— Start Given information —

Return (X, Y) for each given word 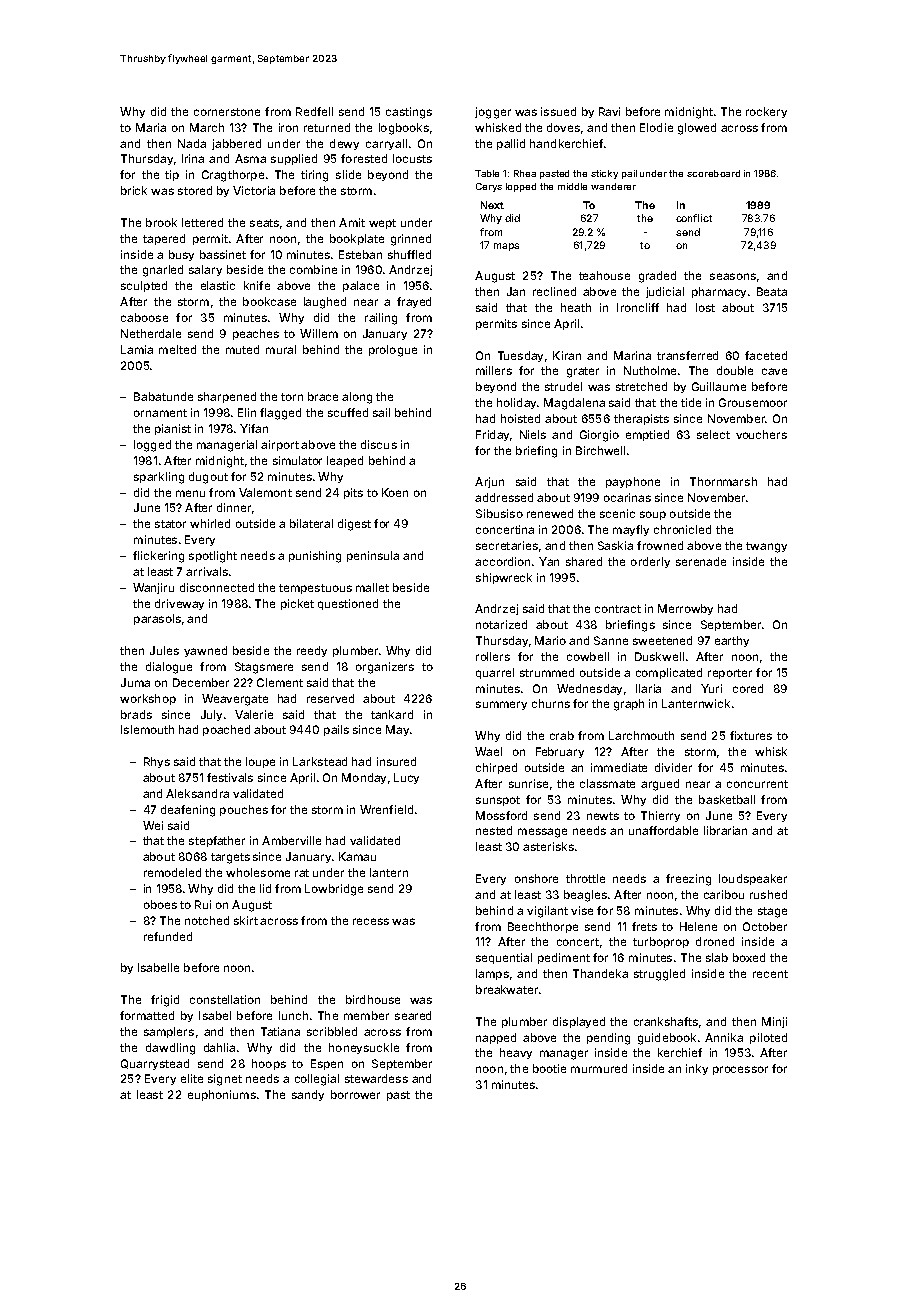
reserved (330, 698)
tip (172, 175)
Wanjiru (153, 588)
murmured (599, 1068)
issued (558, 111)
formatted (147, 1015)
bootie (549, 1068)
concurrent (757, 784)
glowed (697, 129)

— End Given information —

◆ **Exercise**:
Put each line of the records above into a Markdown table with two columns, Row and Text, numbering the rows and omitting any blank lines. Keep the pictures out of the table.

◆ **Task output**:
| Row | Text |
|---|---|
| 1 | Return (X, Y) for each given word  |
| 2 | reserved (330, 698) |
| 3 | tip (172, 175) |
| 4 | Wanjiru (153, 588) |
| 5 | murmured (599, 1068) |
| 6 | issued (558, 111) |
| 7 | formatted (147, 1015) |
| 8 | bootie (549, 1068) |
| 9 | concurrent (757, 784) |
| 10 | glowed (697, 129) |